_Records from a data collection_
***
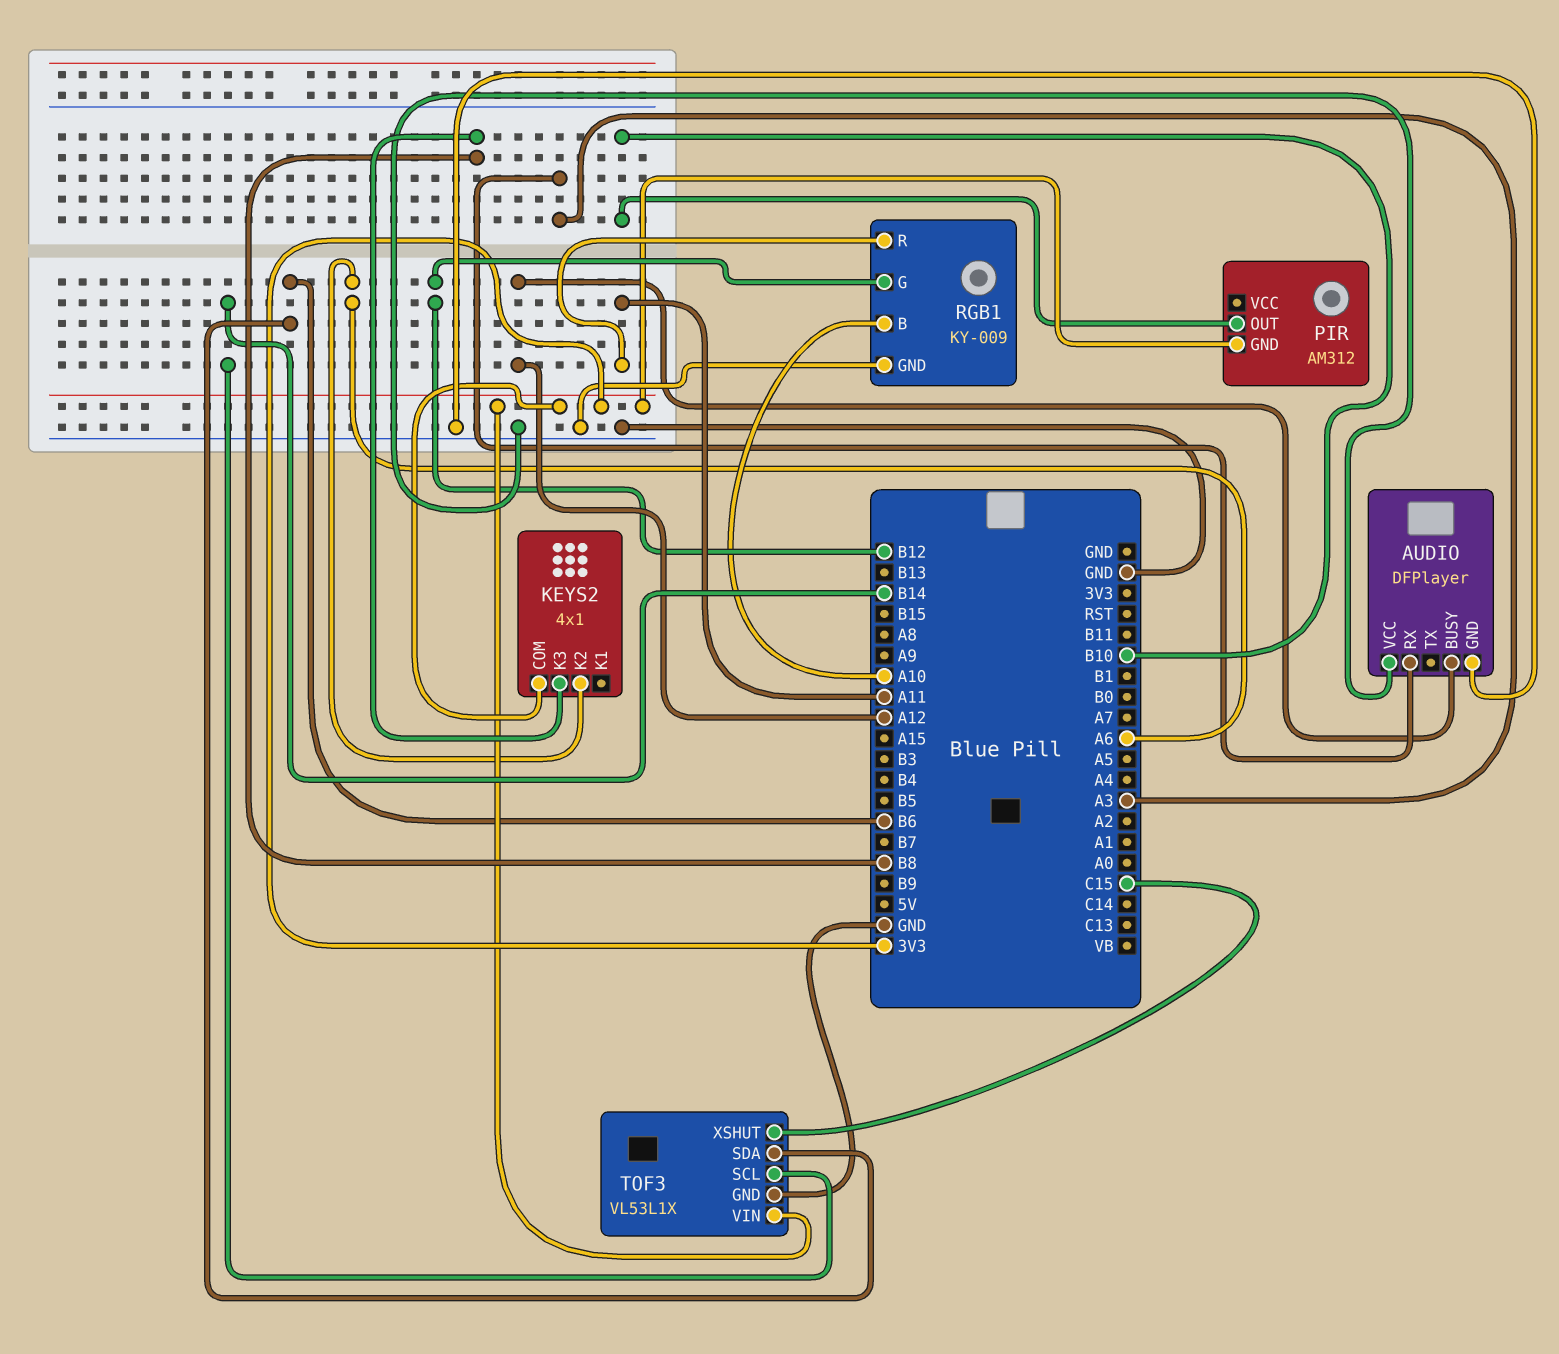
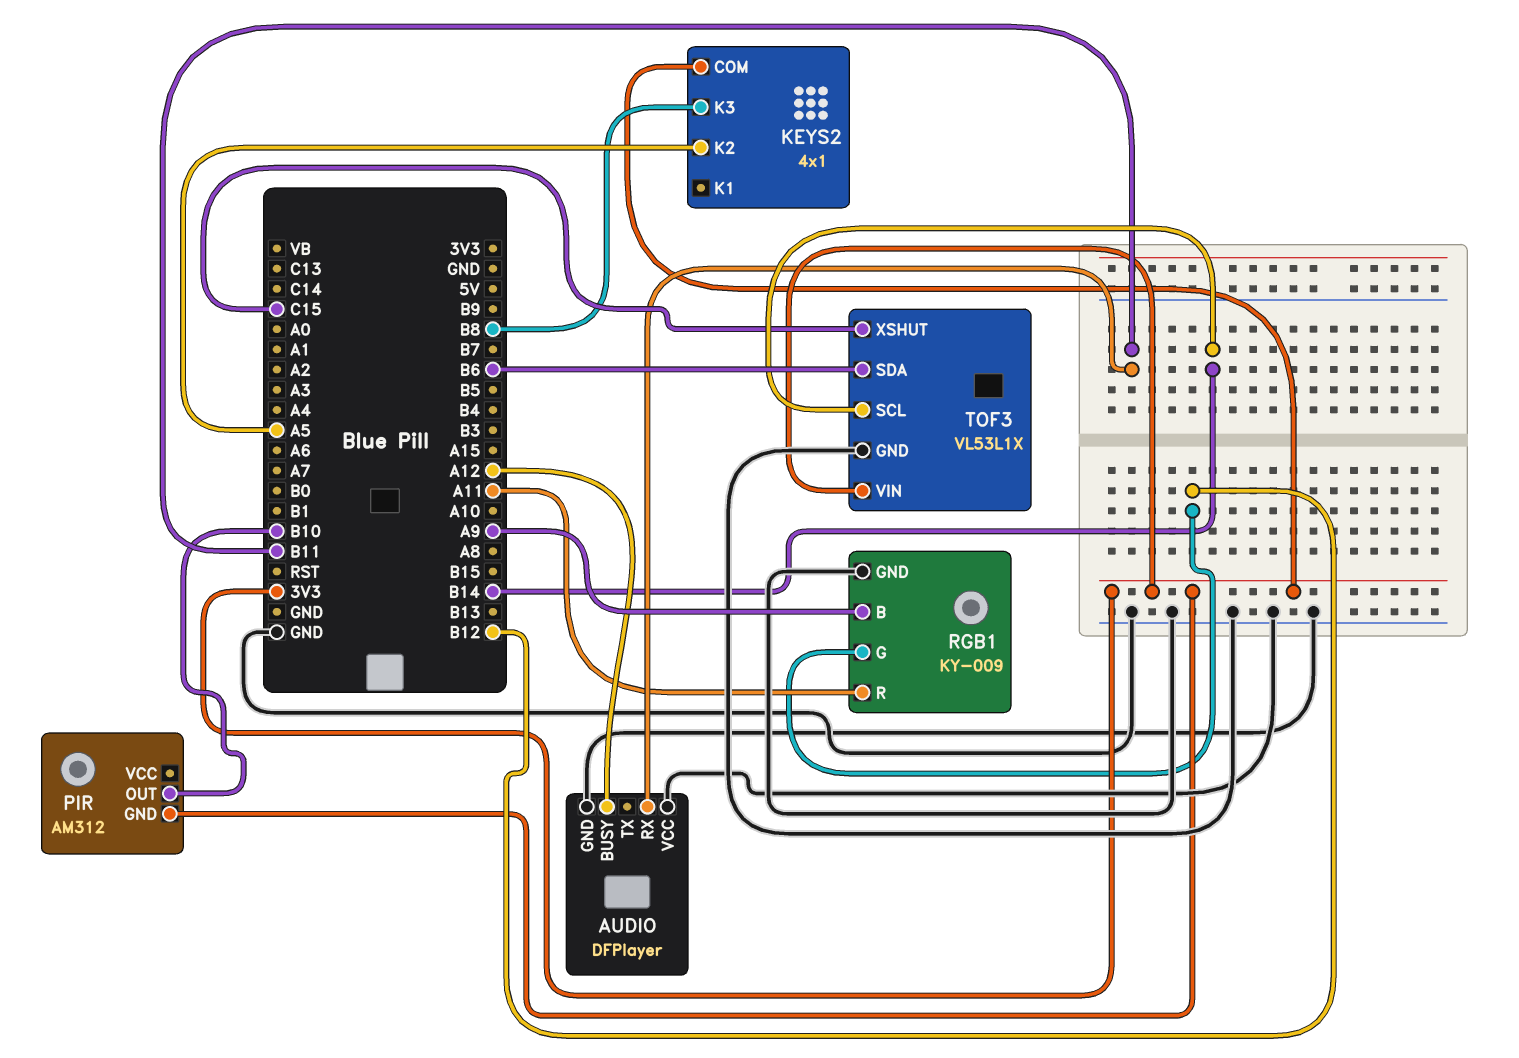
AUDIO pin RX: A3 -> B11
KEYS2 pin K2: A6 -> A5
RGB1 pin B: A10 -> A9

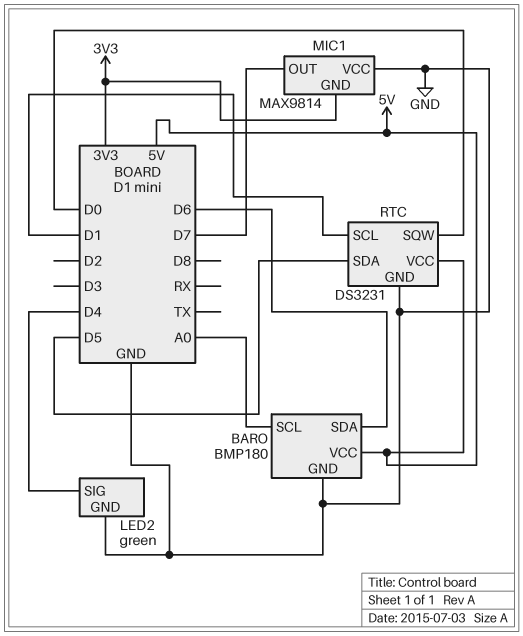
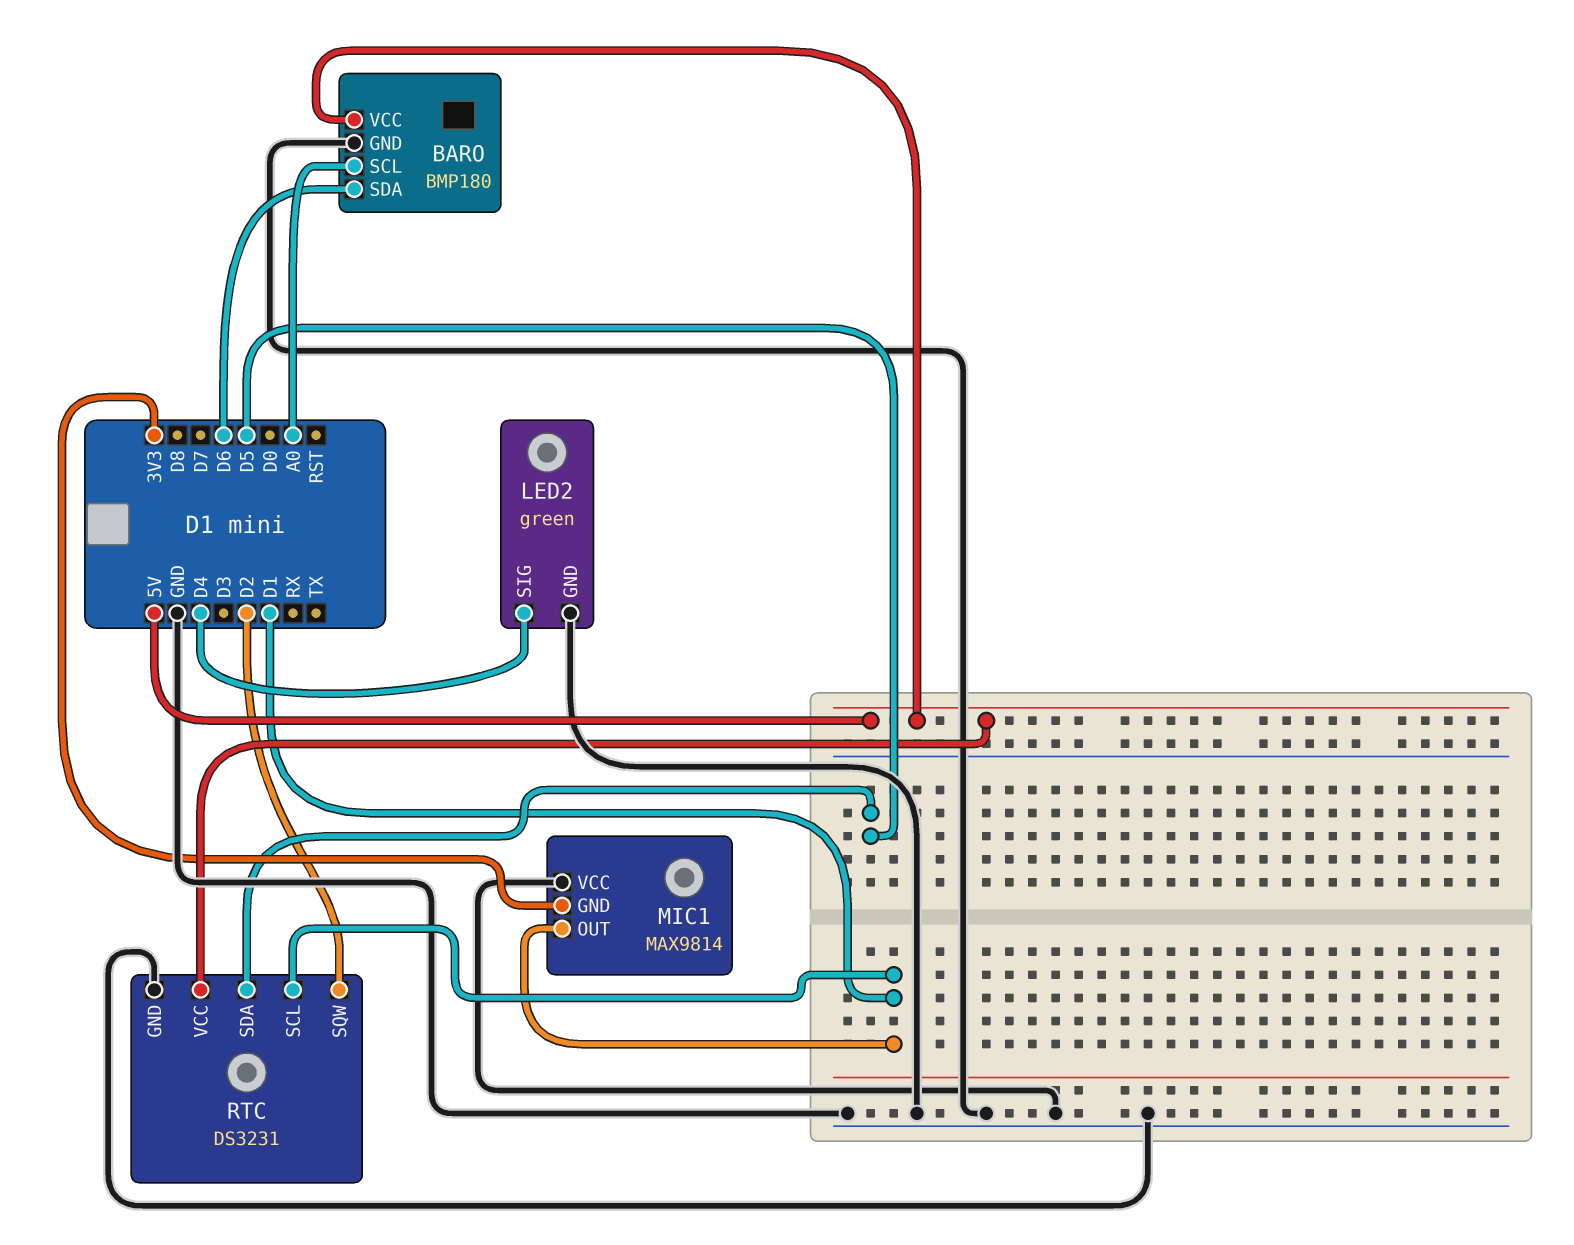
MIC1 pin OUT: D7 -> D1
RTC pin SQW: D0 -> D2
***
_PROBLEM TO SOLVE_
Leave out every picture and copy the rest of the records exactly.

_YOUR RESPONSE_
AUDIO pin RX: A3 -> B11
KEYS2 pin K2: A6 -> A5
RGB1 pin B: A10 -> A9

MIC1 pin OUT: D7 -> D1
RTC pin SQW: D0 -> D2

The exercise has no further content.